→ **WHAT TO DO**
I'd like an exact copy of only the lines from the start of the listing below through the line that holds "blue marker [693,470,714,516]". Please keep the pictures out.

___ SUPPLIED MATERIAL ___

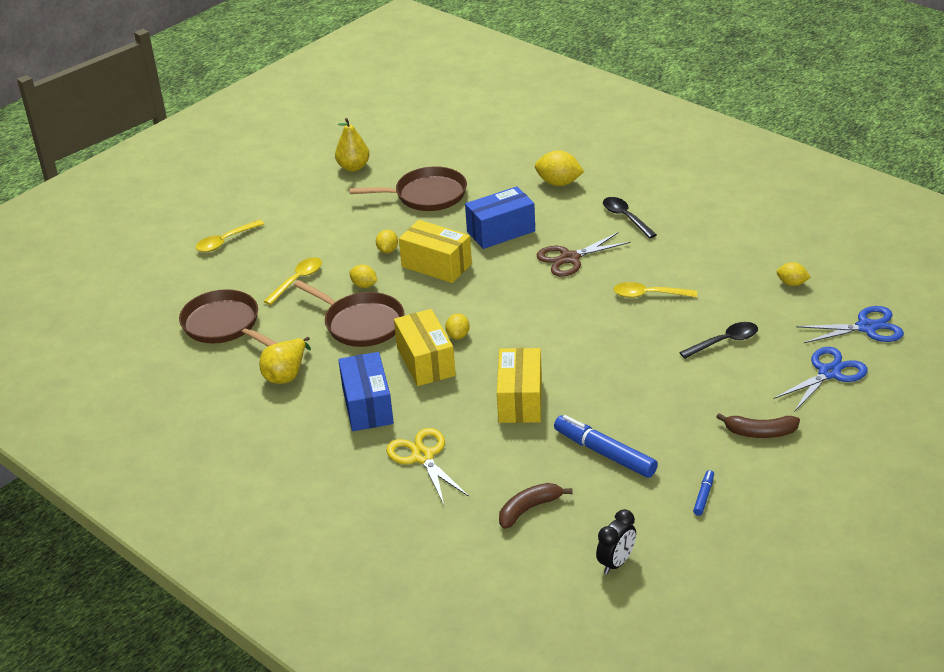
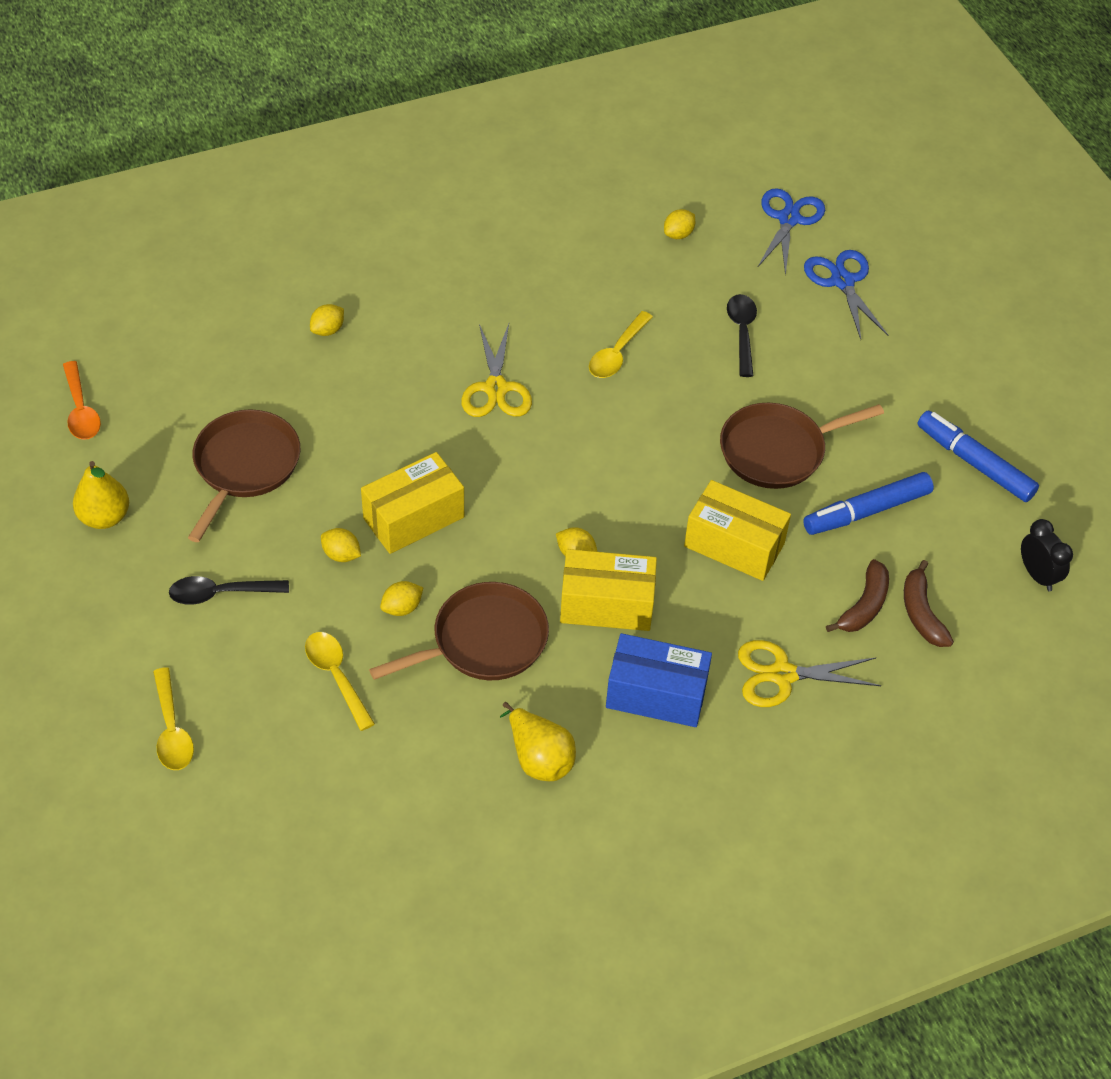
camera: 70 degrees left, 15 degrees up
brown pan [179,289,277,346] -> brown pan moved to [720,403,884,489]
blue box [465,186,535,249] -> none
yellow lemon [535,150,584,186] -> yellow lemon [310,304,344,336], size x0.60
brown scissors [537,232,631,277] -> yellow scissors [461,324,532,417]
black spoon [603,197,657,239] -> black spoon moved to [169,576,289,605]
blue marker [693,470,714,516] -> blue marker [917,411,1039,502], size x2.06
brown banana [716,413,800,438] -> brown banana moved to [826,559,889,632]
none -> orange spoon [63,361,101,440]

___

→ **WRITTEN REPLY**
camera: 70 degrees left, 15 degrees up
brown pan [179,289,277,346] -> brown pan moved to [720,403,884,489]
blue box [465,186,535,249] -> none
yellow lemon [535,150,584,186] -> yellow lemon [310,304,344,336], size x0.60
brown scissors [537,232,631,277] -> yellow scissors [461,324,532,417]
black spoon [603,197,657,239] -> black spoon moved to [169,576,289,605]
blue marker [693,470,714,516] -> blue marker [917,411,1039,502], size x2.06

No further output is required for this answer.